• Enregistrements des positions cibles
--

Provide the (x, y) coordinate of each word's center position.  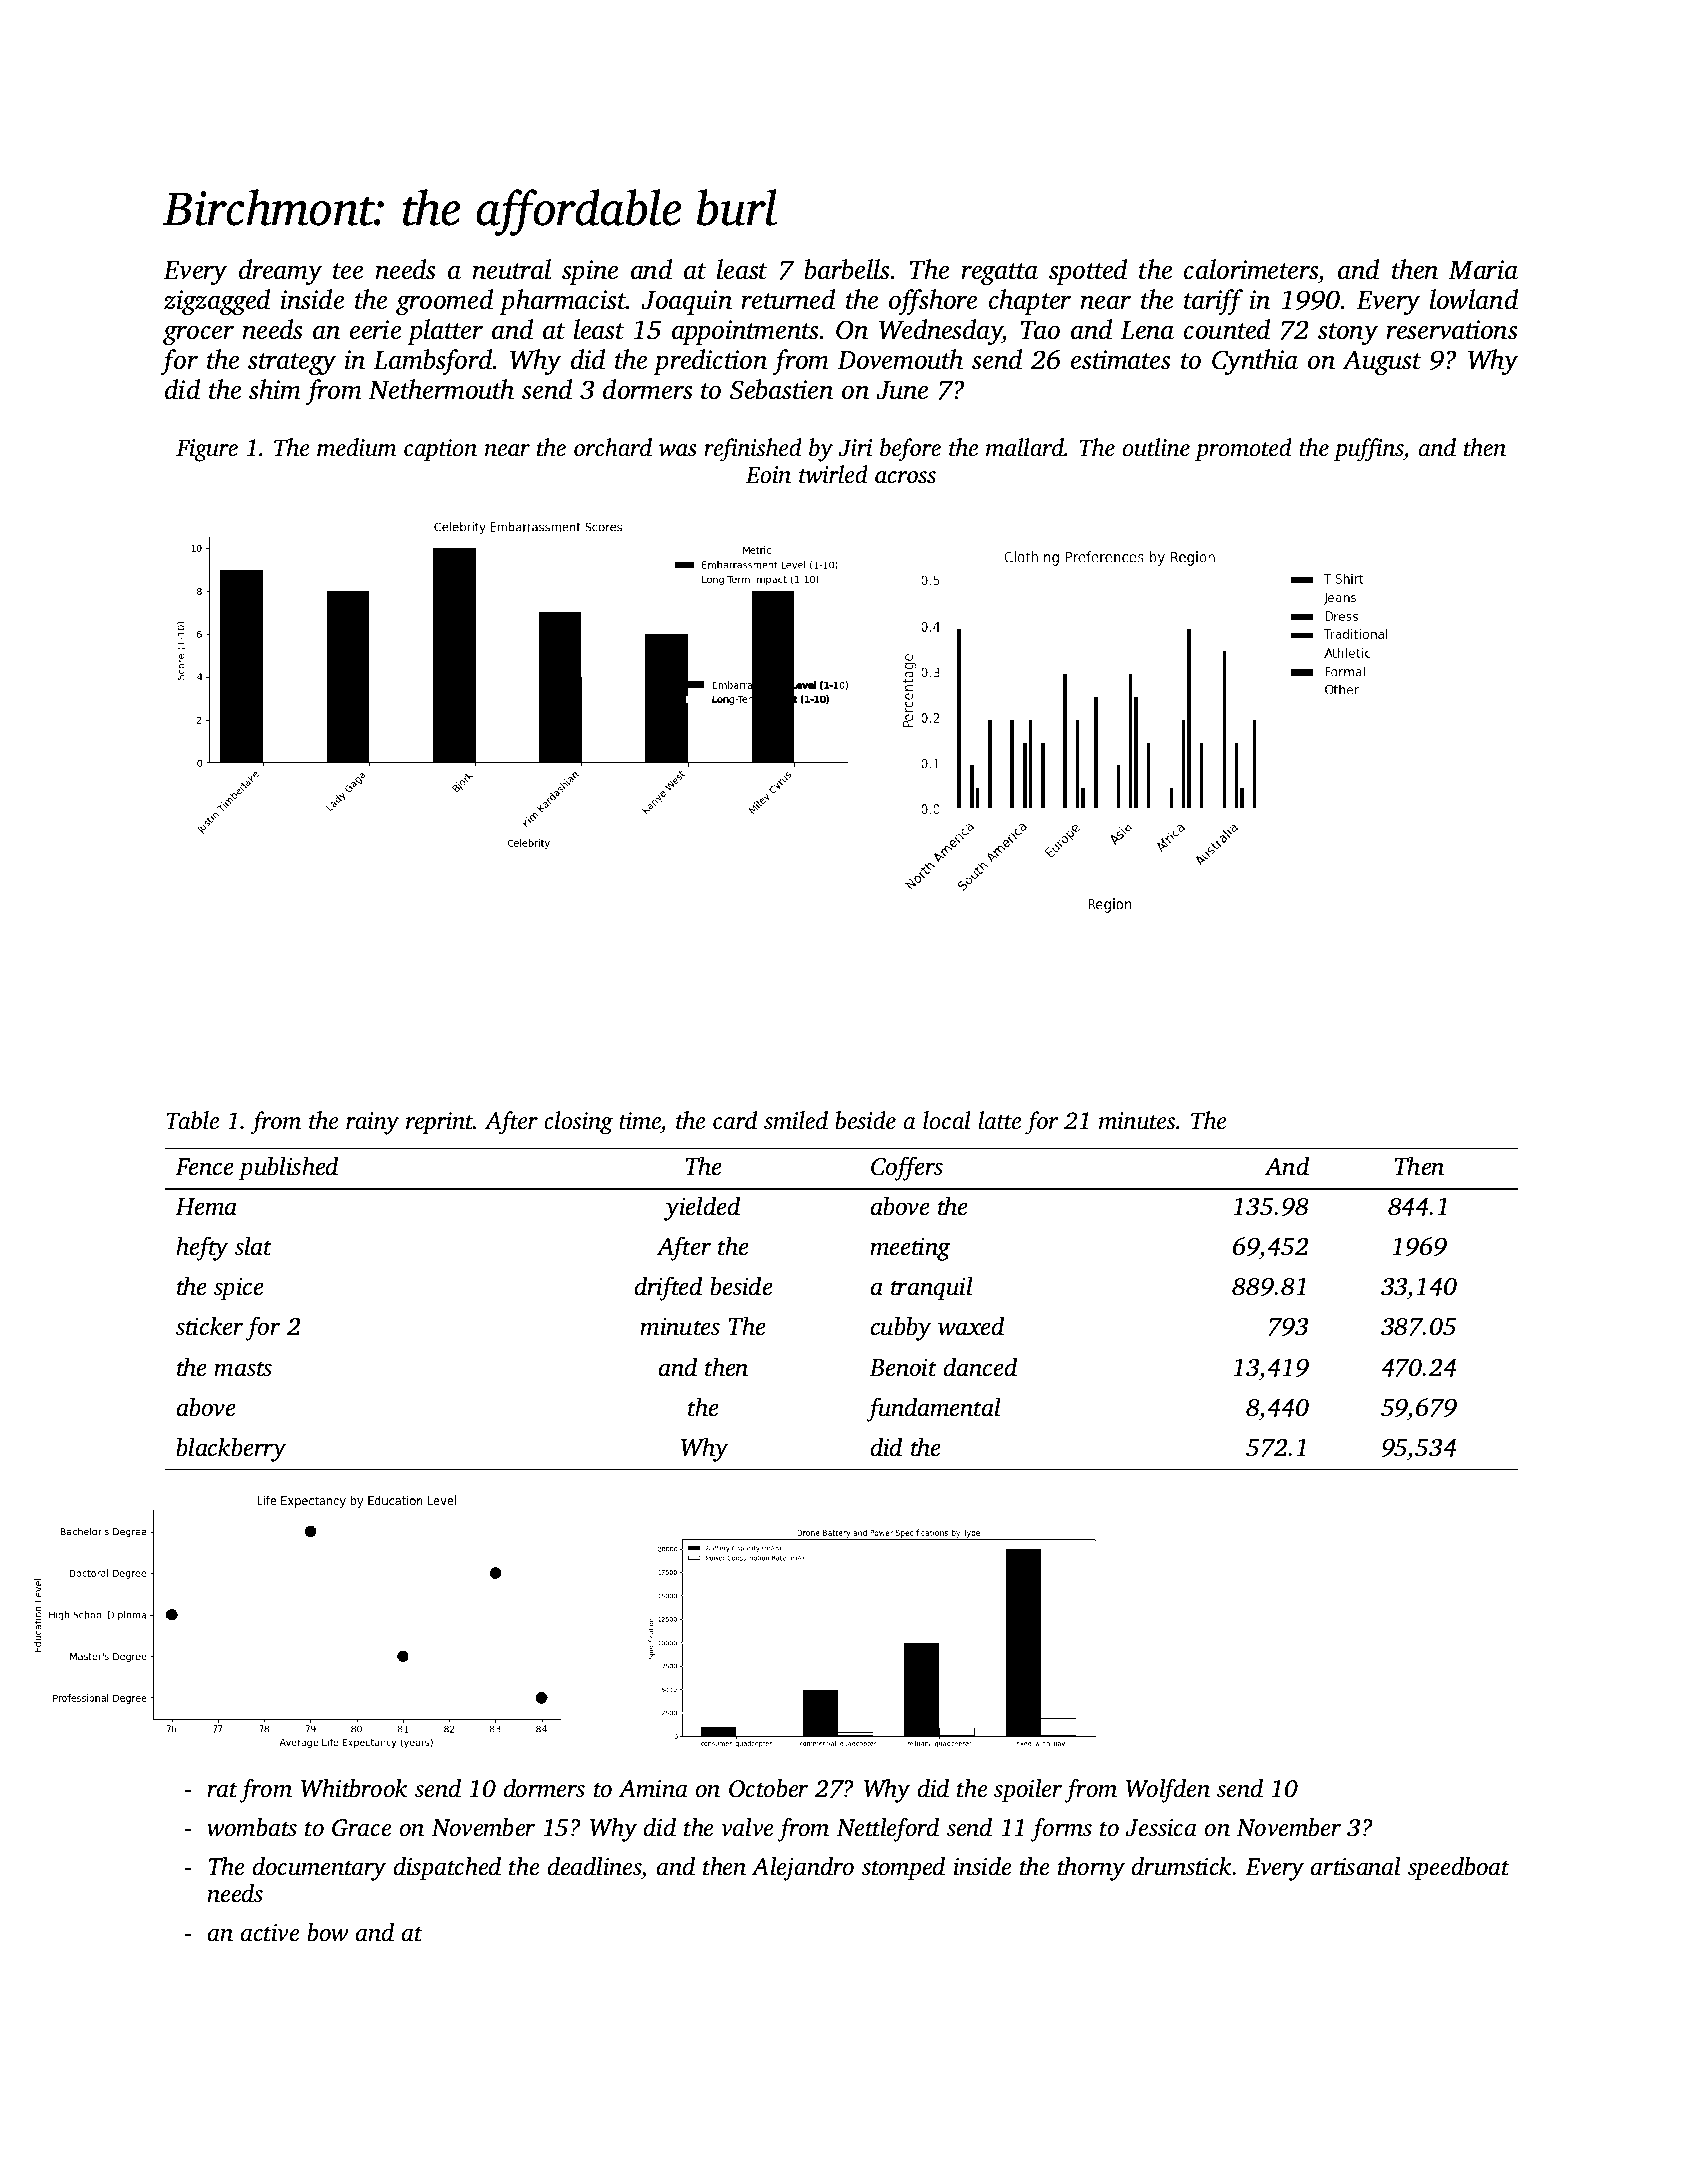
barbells (847, 269)
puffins (1368, 450)
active (270, 1933)
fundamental (934, 1409)
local (947, 1120)
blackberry (231, 1449)
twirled (833, 474)
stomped (903, 1869)
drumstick (1182, 1866)
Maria (1483, 270)
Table (192, 1120)
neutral (511, 269)
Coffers (907, 1168)
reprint (439, 1123)
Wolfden (1168, 1791)
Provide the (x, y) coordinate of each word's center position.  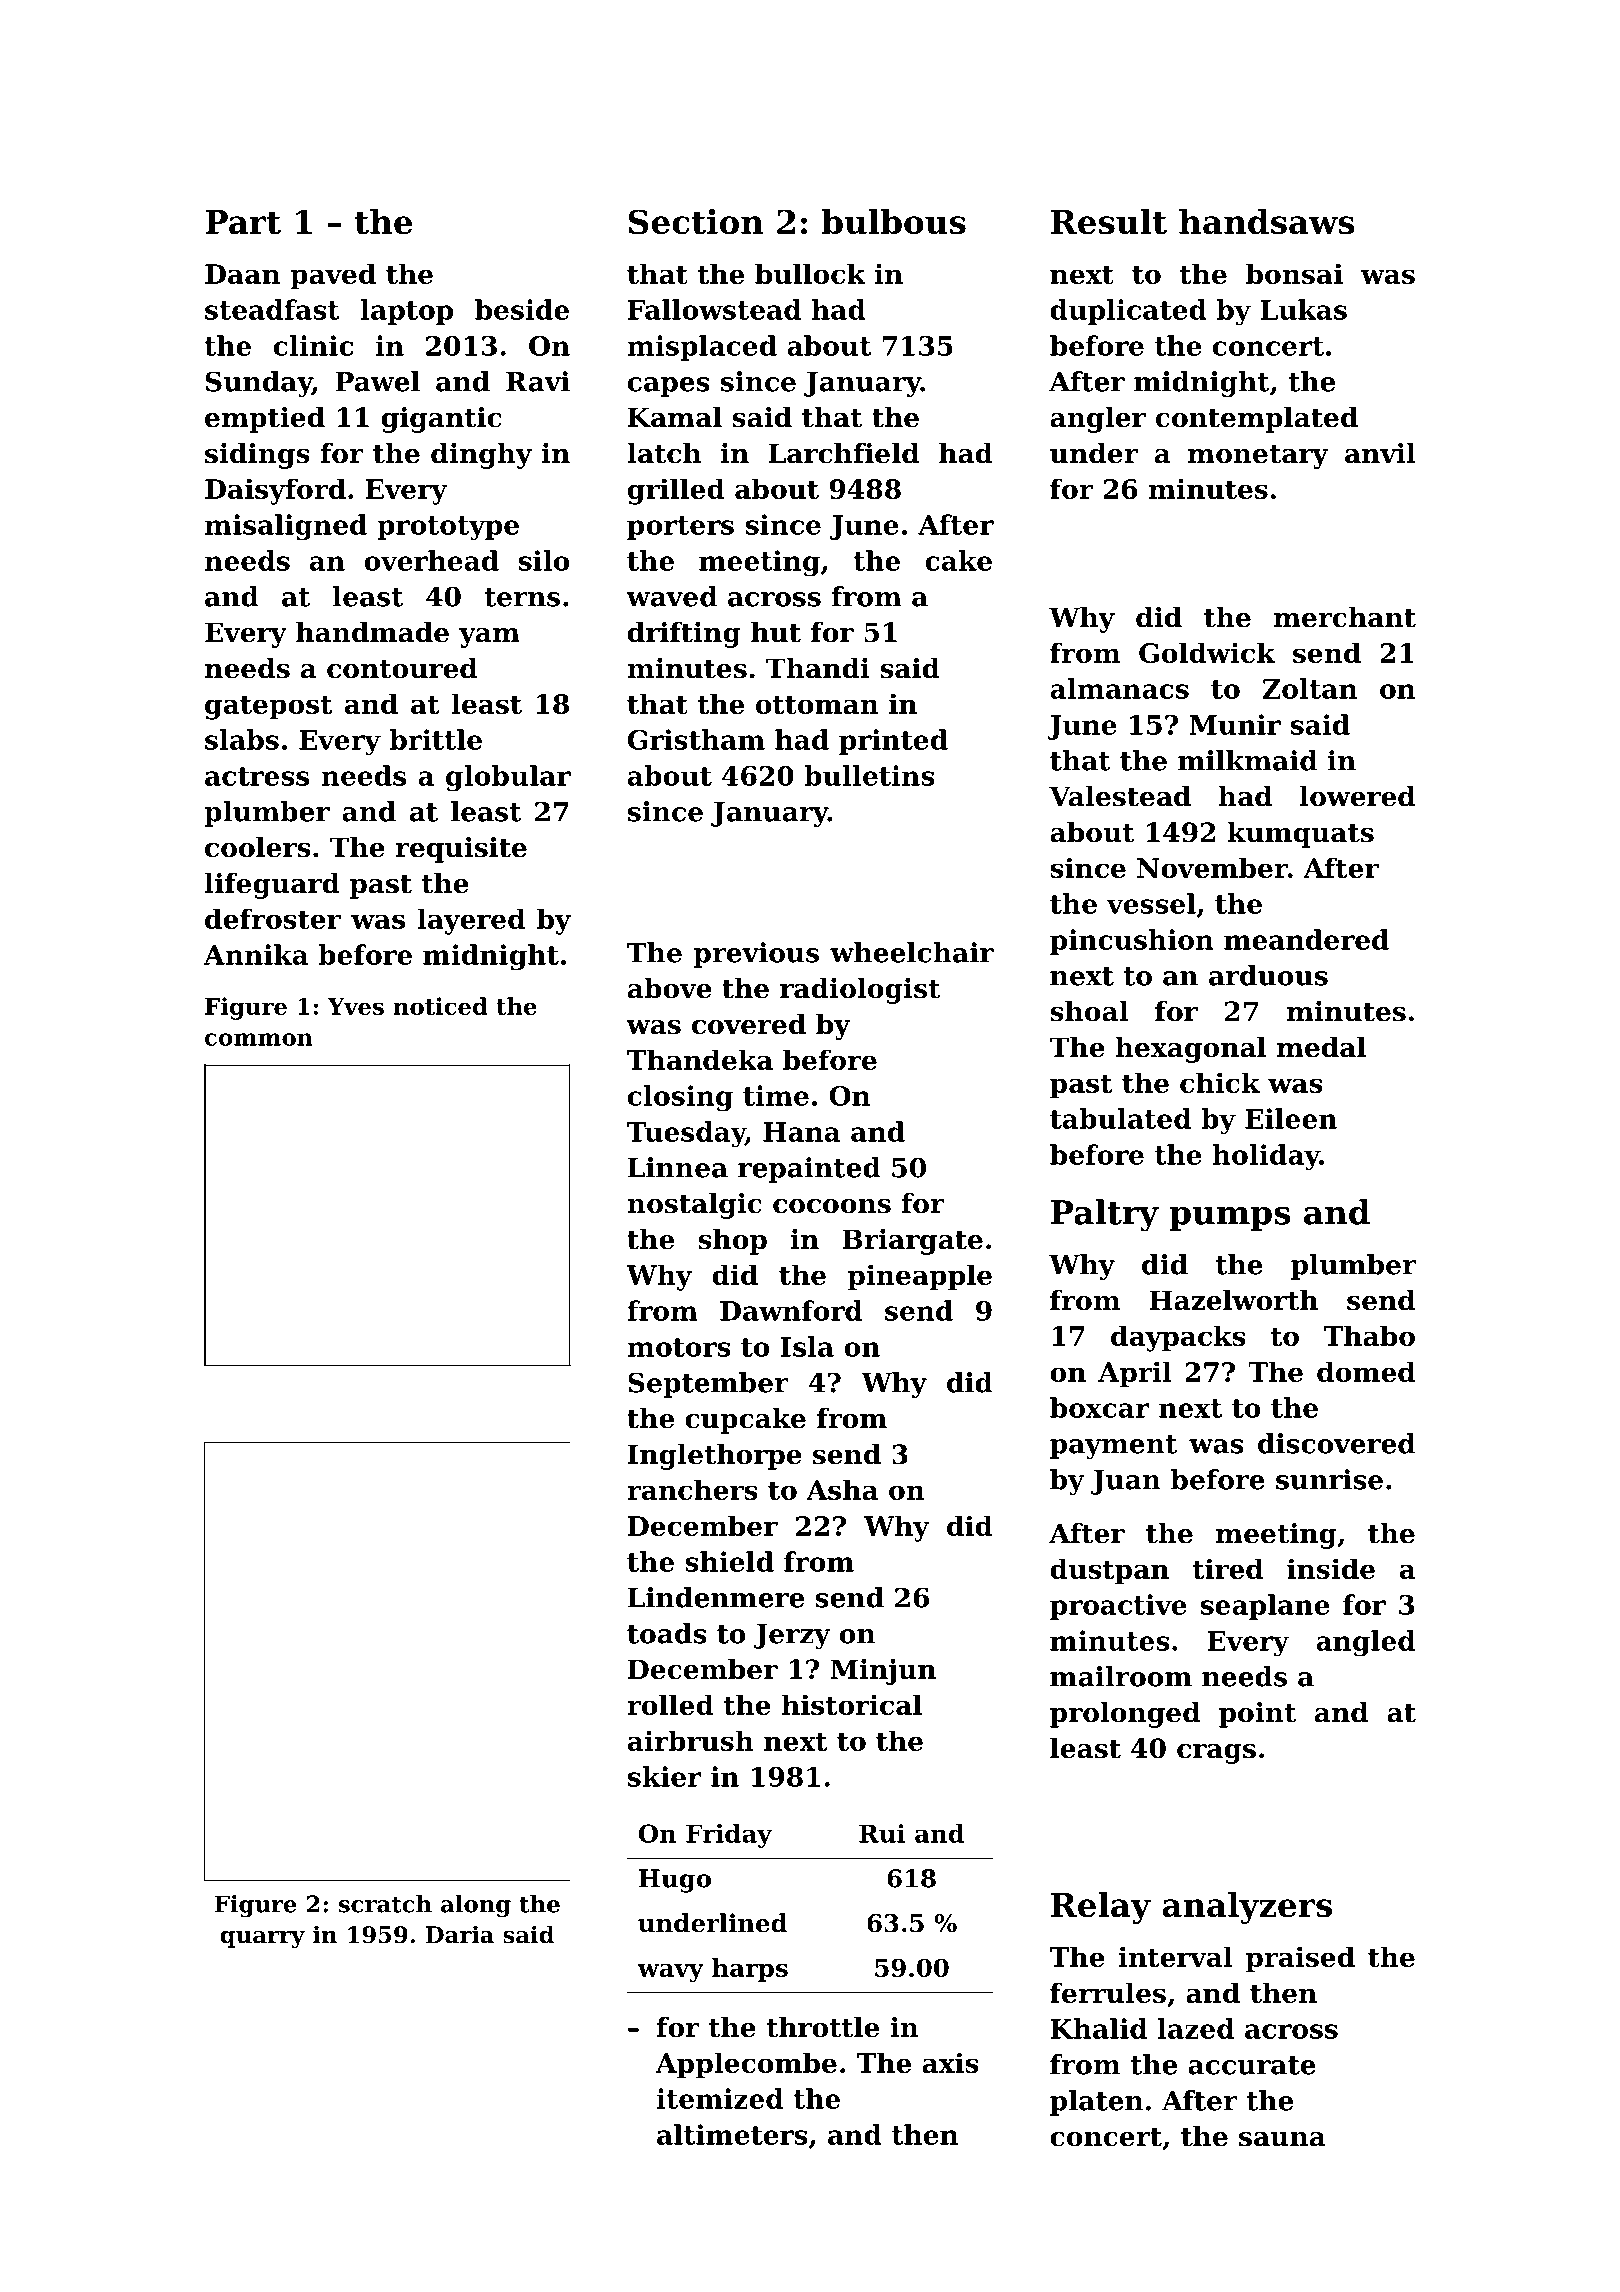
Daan (242, 274)
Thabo (1369, 1335)
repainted (809, 1170)
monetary (1258, 457)
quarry (262, 1939)
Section (696, 221)
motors (679, 1347)
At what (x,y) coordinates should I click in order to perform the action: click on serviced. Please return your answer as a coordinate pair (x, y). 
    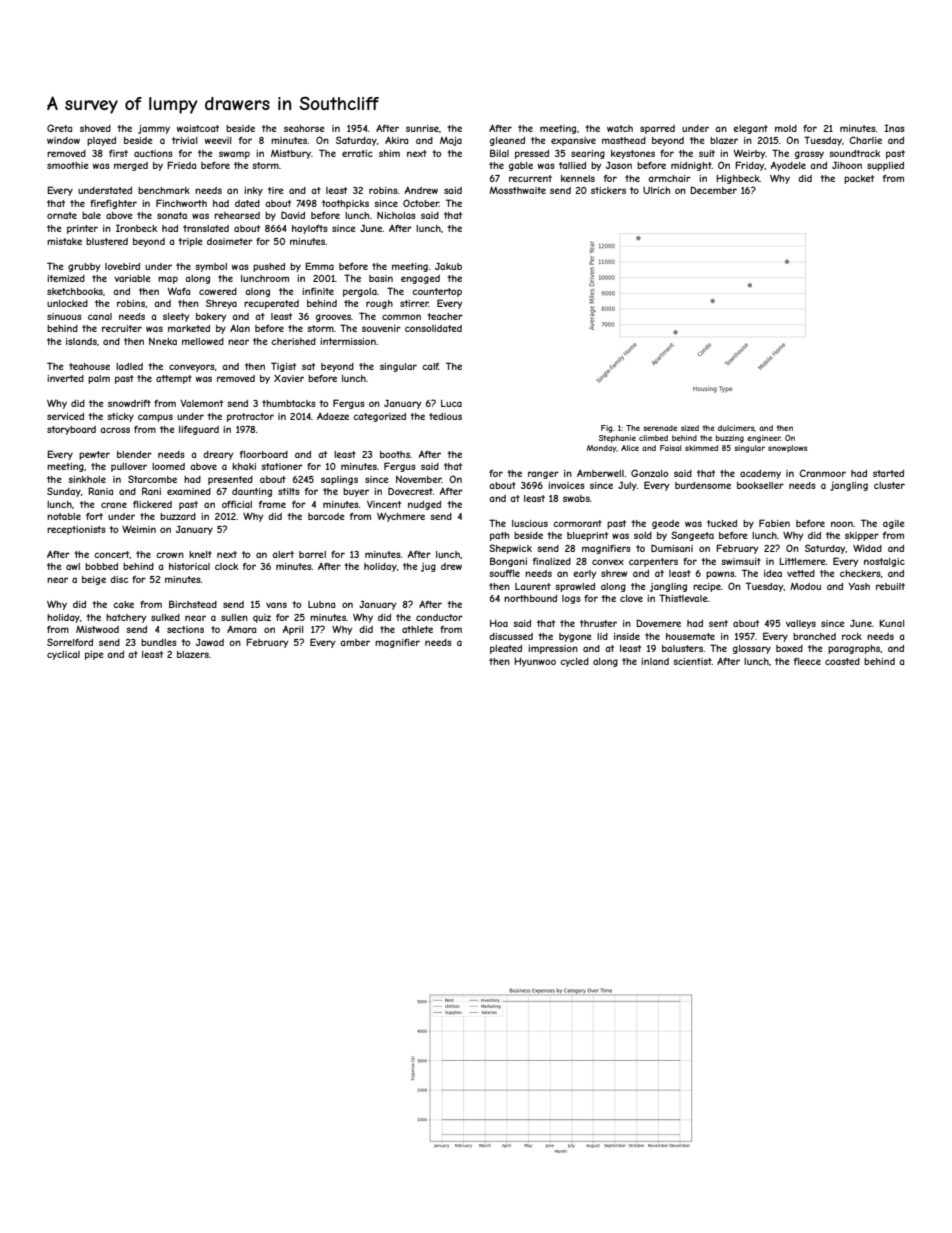
    Looking at the image, I should click on (65, 416).
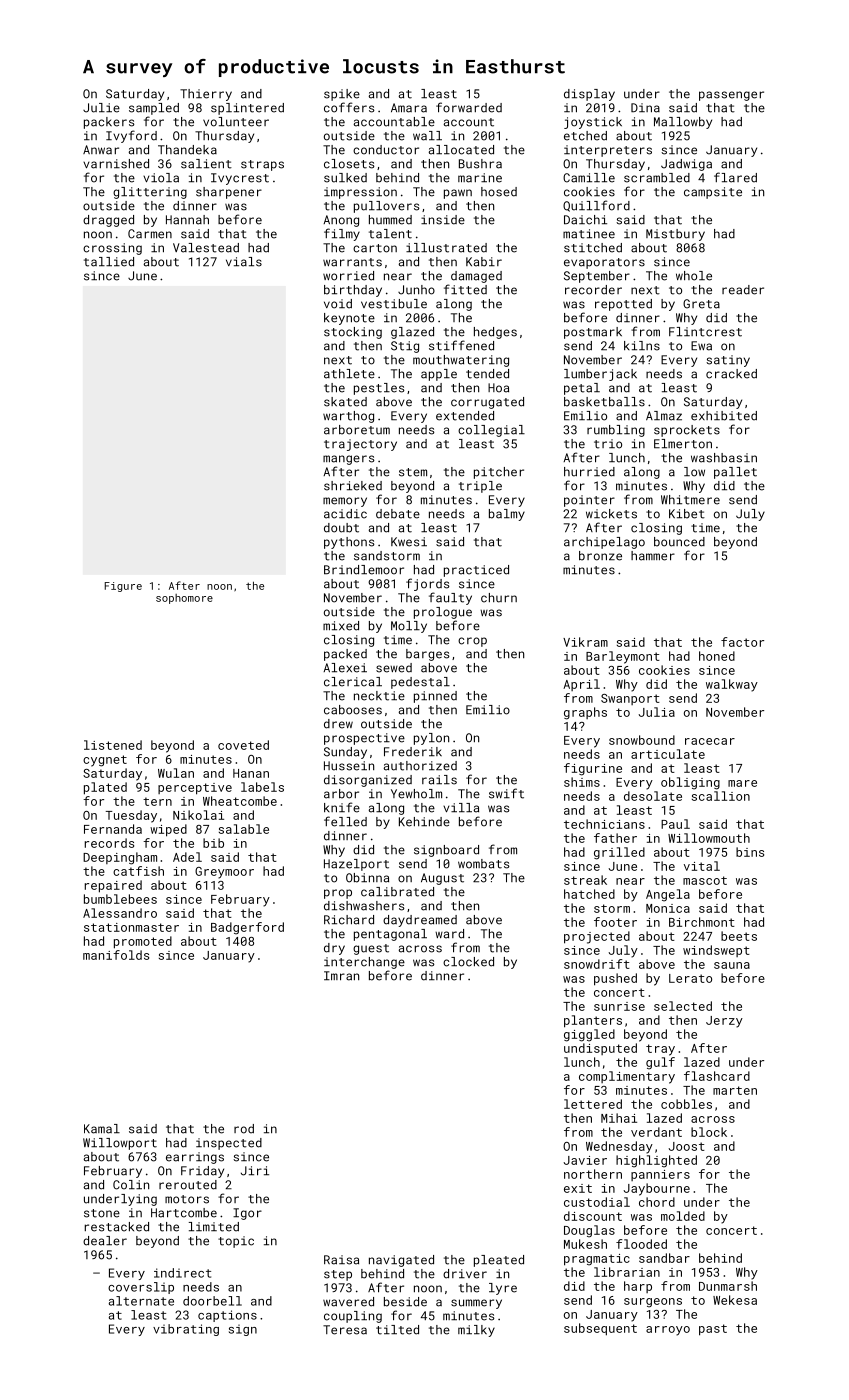  What do you see at coordinates (615, 979) in the page?
I see `pushed` at bounding box center [615, 979].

--

• DESCRIPTION DE LA TÂCHE
Recopiez les enregistrements depuis leur début jusqu'à la ligne contenant « motors (679, 1347) » incluse, consignes comprises, en décalant chaque coordonnée des réponses de 13, c'est-à-dire en ajoutant 13 à chacun de leurs nombres. Omettez les images dans votre réponse.

• RÉPONSE À LA TÂCHE
Provide the (x, y) coordinate of each word's center position.  
barbells (860, 282)
puffins (1381, 463)
active (283, 1946)
fundamental (947, 1422)
local (960, 1133)
blackberry (244, 1462)
twirled (846, 487)
stomped (916, 1882)
drumstick (1195, 1879)
Maria (1496, 283)
Table (205, 1133)
neutral (524, 282)
Coffers (920, 1181)
reprint (452, 1136)
Wolfden (1181, 1804)
Provide the (x, y) coordinate of each word's center position.  
Daan (255, 287)
Thabo (1382, 1348)
repainted (822, 1183)
monetary (1271, 470)
quarry (275, 1952)
Section (709, 234)
motors (692, 1360)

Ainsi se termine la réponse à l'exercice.